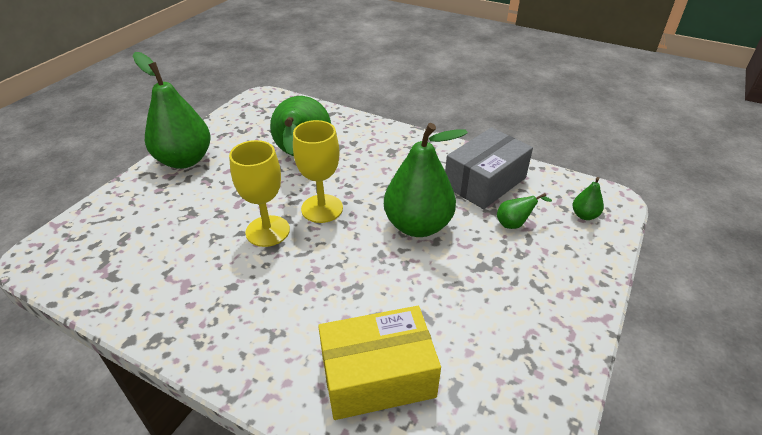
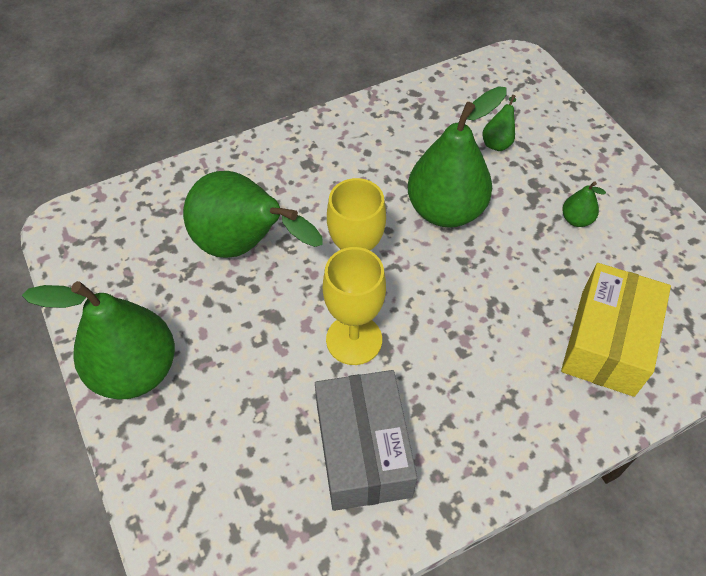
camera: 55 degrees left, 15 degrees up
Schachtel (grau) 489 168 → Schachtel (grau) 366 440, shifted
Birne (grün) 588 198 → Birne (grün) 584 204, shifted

*-*-*

Go through the listing above and return each line where the word "shifted" occurs.

Schachtel (grau) 489 168 → Schachtel (grau) 366 440, shifted
Birne (grün) 588 198 → Birne (grün) 584 204, shifted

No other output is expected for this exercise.